** Opening DATA RECORDS block **
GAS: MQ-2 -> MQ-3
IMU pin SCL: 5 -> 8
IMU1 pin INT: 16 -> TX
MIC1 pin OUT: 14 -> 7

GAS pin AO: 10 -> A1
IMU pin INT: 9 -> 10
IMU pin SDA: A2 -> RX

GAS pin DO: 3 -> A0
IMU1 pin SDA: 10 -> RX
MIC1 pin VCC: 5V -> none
** Closing DATA RECORDS block **
** Opening DATA RECORDS block **
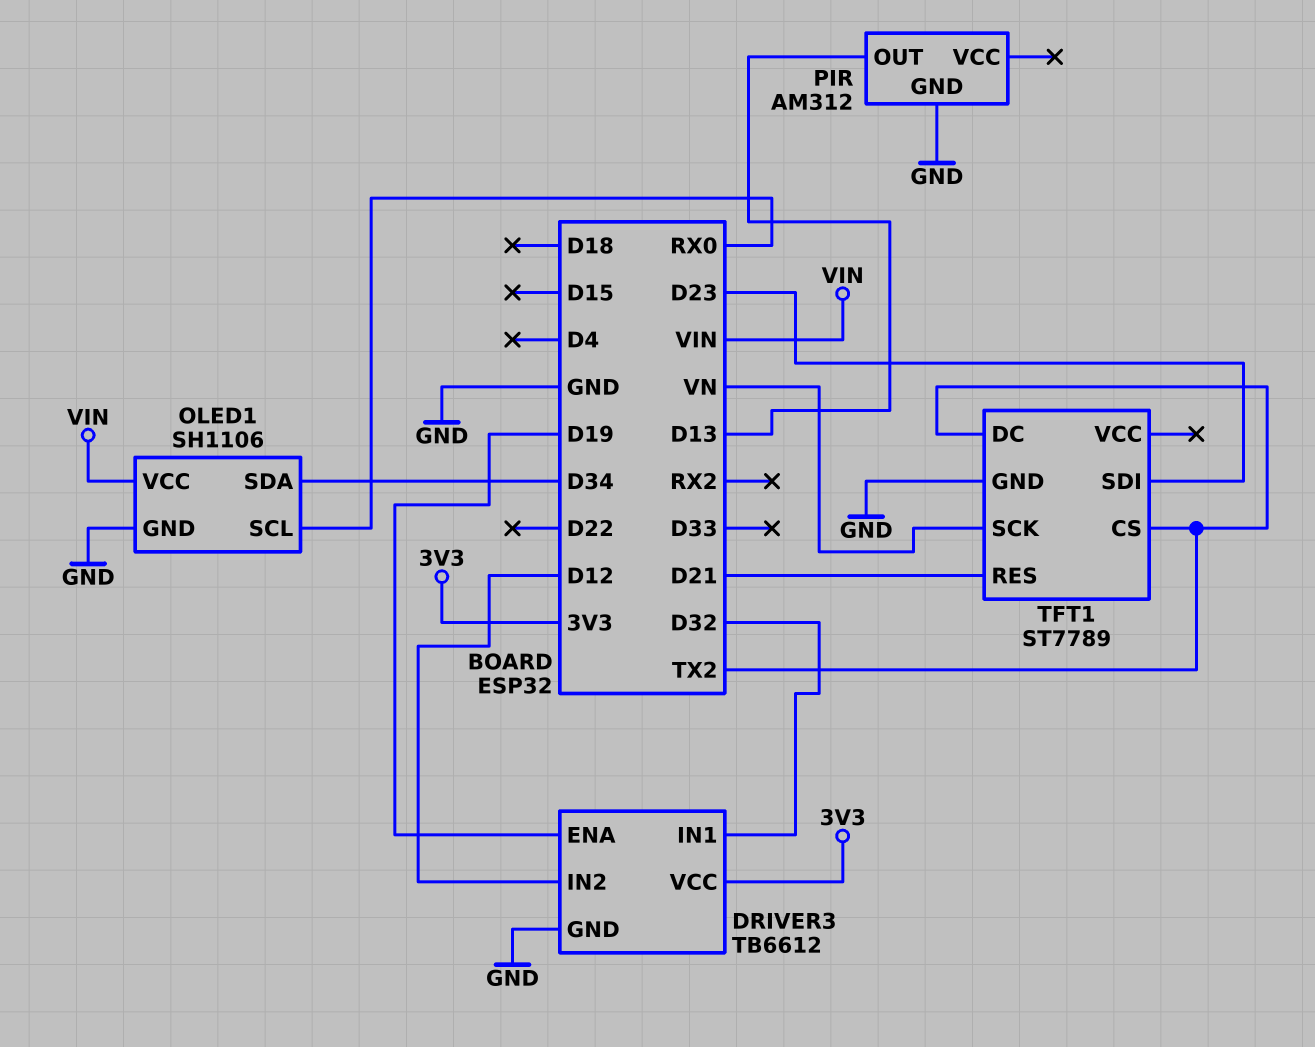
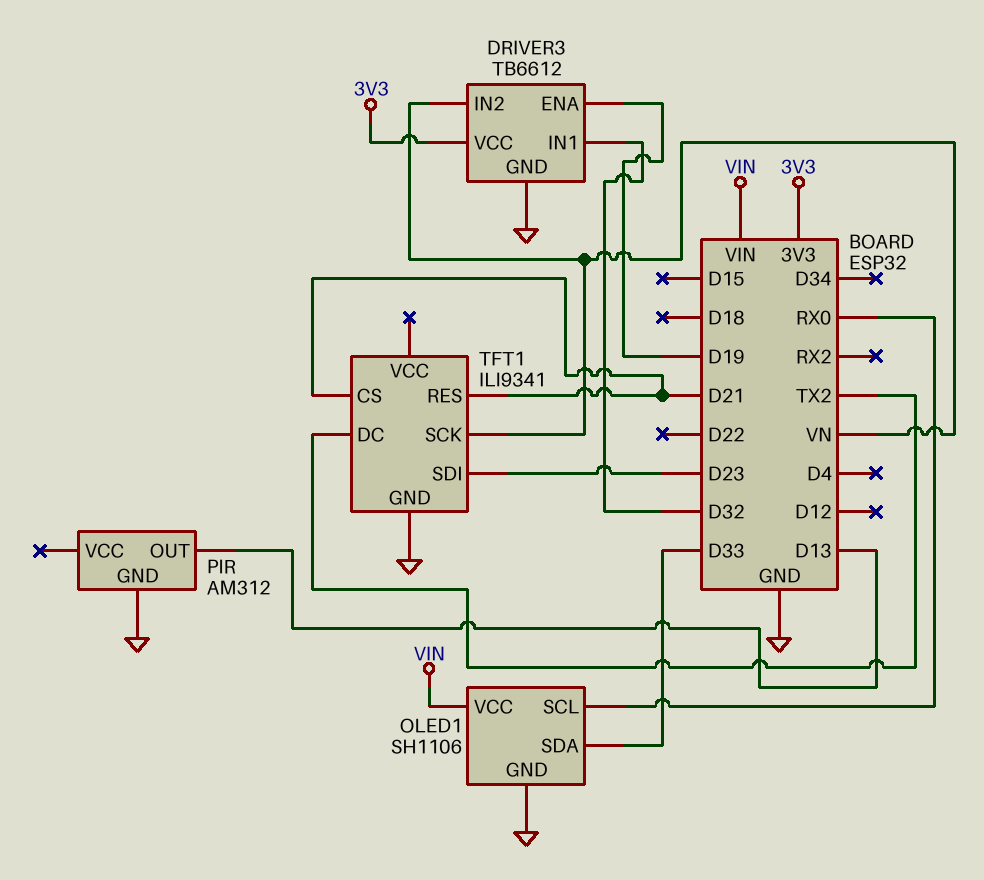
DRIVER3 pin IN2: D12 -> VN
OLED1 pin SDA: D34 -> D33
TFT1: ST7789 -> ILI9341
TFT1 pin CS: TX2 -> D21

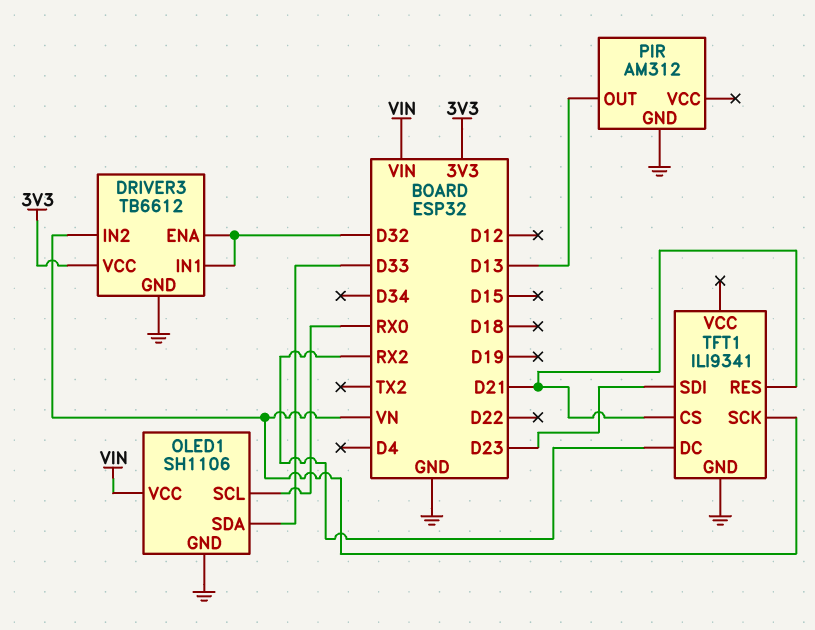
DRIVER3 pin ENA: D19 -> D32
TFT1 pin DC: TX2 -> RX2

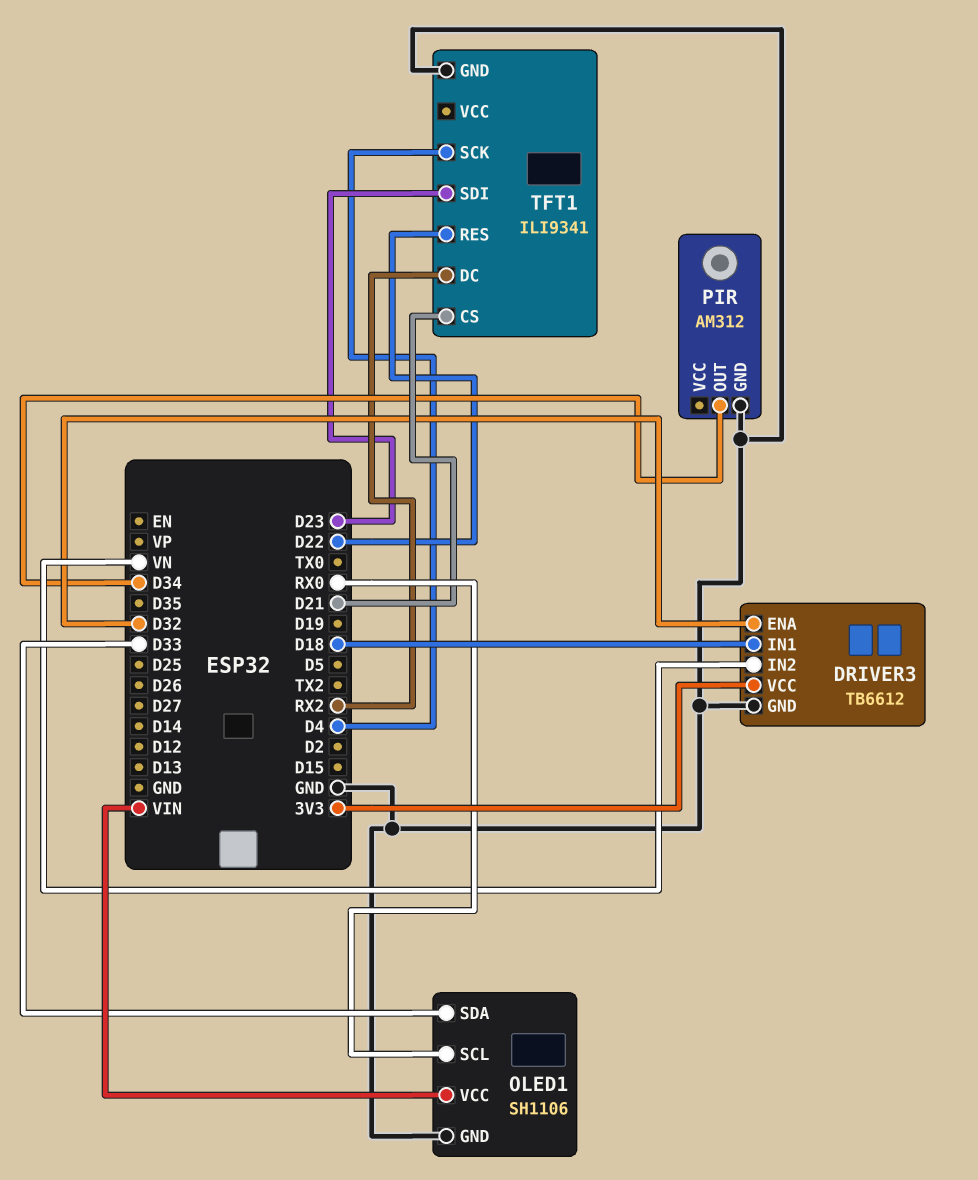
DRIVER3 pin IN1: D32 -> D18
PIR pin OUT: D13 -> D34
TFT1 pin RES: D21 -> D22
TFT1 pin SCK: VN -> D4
** Closing DATA RECORDS block **
§ YOUR INSTRUCTIONS
Look back at the entries above and repeat, unchanged, every line from the line holding "GAS: MQ-2 -> MQ-3" through the line holding "MIC1 pin VCC: 5V -> none".

§ ANSWER AREA
GAS: MQ-2 -> MQ-3
IMU pin SCL: 5 -> 8
IMU1 pin INT: 16 -> TX
MIC1 pin OUT: 14 -> 7

GAS pin AO: 10 -> A1
IMU pin INT: 9 -> 10
IMU pin SDA: A2 -> RX

GAS pin DO: 3 -> A0
IMU1 pin SDA: 10 -> RX
MIC1 pin VCC: 5V -> none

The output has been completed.